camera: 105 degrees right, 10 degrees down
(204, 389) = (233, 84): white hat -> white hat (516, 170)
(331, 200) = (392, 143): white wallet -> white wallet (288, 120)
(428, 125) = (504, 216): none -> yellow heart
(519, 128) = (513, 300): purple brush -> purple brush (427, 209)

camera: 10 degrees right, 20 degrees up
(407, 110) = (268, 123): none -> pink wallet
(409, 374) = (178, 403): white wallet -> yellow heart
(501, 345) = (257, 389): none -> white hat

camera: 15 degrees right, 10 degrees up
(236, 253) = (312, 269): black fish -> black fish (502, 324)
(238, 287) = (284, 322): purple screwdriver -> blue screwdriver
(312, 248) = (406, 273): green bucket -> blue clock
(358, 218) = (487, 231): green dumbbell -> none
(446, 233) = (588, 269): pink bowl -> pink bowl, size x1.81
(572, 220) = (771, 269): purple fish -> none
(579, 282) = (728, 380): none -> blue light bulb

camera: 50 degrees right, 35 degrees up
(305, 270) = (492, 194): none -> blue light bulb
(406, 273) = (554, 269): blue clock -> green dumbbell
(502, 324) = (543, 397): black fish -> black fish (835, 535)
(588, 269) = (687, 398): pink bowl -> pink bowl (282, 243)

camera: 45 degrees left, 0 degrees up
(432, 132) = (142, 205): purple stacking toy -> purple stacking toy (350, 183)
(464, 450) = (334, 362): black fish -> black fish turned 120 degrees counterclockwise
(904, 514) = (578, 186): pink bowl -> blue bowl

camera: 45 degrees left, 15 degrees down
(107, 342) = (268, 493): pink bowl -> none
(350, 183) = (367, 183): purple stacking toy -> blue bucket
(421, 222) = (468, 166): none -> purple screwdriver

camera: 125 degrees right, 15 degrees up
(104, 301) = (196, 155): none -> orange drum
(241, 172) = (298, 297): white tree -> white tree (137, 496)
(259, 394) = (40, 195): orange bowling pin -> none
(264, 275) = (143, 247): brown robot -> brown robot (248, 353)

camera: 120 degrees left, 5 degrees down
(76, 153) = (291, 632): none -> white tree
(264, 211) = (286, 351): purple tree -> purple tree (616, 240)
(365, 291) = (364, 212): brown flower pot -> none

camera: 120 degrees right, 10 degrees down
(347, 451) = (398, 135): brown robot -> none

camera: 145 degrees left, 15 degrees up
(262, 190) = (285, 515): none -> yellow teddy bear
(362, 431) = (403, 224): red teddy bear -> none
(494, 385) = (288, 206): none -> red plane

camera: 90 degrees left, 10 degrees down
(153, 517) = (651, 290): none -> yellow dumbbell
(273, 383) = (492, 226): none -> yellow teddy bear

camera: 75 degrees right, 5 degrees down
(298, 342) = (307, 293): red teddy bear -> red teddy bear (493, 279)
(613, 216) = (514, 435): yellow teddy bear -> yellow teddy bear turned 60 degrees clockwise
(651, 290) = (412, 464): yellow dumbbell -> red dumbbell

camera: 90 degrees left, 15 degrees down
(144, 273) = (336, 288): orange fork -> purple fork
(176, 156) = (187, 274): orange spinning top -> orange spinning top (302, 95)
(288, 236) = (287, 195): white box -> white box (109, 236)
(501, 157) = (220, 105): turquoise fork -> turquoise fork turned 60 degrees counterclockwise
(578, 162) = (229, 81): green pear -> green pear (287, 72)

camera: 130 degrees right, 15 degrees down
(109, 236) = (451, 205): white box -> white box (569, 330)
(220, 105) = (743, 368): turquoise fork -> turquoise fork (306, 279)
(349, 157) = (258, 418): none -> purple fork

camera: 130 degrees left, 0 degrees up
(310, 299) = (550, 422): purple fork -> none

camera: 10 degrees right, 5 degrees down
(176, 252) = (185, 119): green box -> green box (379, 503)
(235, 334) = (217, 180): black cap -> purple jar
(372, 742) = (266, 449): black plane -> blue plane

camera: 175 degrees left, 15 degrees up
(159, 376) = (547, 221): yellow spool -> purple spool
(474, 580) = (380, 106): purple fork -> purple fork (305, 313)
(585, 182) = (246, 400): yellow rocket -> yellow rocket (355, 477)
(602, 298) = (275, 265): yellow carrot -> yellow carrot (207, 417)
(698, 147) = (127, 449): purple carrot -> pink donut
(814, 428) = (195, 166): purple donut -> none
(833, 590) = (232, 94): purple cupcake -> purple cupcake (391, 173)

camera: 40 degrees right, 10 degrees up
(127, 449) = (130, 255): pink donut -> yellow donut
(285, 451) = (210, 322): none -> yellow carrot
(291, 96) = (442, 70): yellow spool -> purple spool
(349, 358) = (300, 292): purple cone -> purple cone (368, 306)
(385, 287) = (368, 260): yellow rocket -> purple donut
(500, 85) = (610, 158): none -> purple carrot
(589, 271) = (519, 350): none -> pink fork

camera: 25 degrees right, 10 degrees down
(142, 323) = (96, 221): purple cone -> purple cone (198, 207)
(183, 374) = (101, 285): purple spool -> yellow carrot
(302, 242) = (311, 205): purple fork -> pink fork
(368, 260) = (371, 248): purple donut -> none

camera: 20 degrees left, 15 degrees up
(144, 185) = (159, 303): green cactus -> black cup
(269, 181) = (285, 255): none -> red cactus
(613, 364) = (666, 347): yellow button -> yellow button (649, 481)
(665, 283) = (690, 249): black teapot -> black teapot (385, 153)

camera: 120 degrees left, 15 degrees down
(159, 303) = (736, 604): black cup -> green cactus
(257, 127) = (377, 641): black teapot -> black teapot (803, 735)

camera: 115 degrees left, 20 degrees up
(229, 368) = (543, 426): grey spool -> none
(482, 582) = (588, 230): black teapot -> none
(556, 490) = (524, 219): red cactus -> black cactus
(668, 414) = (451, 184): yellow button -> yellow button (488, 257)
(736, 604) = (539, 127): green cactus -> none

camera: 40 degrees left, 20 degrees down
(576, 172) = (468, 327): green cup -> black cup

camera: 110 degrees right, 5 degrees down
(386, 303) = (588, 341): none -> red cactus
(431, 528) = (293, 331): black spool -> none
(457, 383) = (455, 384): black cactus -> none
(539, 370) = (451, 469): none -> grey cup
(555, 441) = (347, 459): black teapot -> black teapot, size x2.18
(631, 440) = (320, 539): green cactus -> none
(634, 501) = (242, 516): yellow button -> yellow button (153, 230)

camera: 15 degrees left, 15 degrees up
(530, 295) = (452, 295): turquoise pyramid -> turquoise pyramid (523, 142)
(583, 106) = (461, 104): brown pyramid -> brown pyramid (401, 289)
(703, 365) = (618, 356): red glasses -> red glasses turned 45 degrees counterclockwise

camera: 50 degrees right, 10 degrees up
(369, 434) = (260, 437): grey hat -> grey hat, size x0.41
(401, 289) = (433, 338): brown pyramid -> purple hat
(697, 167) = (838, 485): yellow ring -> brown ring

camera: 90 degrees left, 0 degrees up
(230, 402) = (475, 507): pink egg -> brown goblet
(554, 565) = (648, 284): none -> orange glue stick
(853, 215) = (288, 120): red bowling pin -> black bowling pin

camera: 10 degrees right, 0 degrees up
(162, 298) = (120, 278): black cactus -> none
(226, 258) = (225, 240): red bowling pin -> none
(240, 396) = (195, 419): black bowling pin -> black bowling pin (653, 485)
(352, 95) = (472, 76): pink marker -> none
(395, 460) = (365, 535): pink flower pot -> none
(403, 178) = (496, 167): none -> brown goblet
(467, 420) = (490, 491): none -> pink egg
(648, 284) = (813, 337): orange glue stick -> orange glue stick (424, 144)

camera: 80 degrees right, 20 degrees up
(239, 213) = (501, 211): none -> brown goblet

* * *

• **Brief**: Reproduce, please, the lines of the material from its first line down to the line containing "camera: 45 degrees left, 0 degrees up", keeping both ends and nothing beyond them.

• **Solution for this exercise**:
camera: 105 degrees right, 10 degrees down
(204, 389) = (233, 84): white hat -> white hat (516, 170)
(331, 200) = (392, 143): white wallet -> white wallet (288, 120)
(428, 125) = (504, 216): none -> yellow heart
(519, 128) = (513, 300): purple brush -> purple brush (427, 209)

camera: 10 degrees right, 20 degrees up
(407, 110) = (268, 123): none -> pink wallet
(409, 374) = (178, 403): white wallet -> yellow heart
(501, 345) = (257, 389): none -> white hat

camera: 15 degrees right, 10 degrees up
(236, 253) = (312, 269): black fish -> black fish (502, 324)
(238, 287) = (284, 322): purple screwdriver -> blue screwdriver
(312, 248) = (406, 273): green bucket -> blue clock
(358, 218) = (487, 231): green dumbbell -> none
(446, 233) = (588, 269): pink bowl -> pink bowl, size x1.81
(572, 220) = (771, 269): purple fish -> none
(579, 282) = (728, 380): none -> blue light bulb

camera: 50 degrees right, 35 degrees up
(305, 270) = (492, 194): none -> blue light bulb
(406, 273) = (554, 269): blue clock -> green dumbbell
(502, 324) = (543, 397): black fish -> black fish (835, 535)
(588, 269) = (687, 398): pink bowl -> pink bowl (282, 243)

camera: 45 degrees left, 0 degrees up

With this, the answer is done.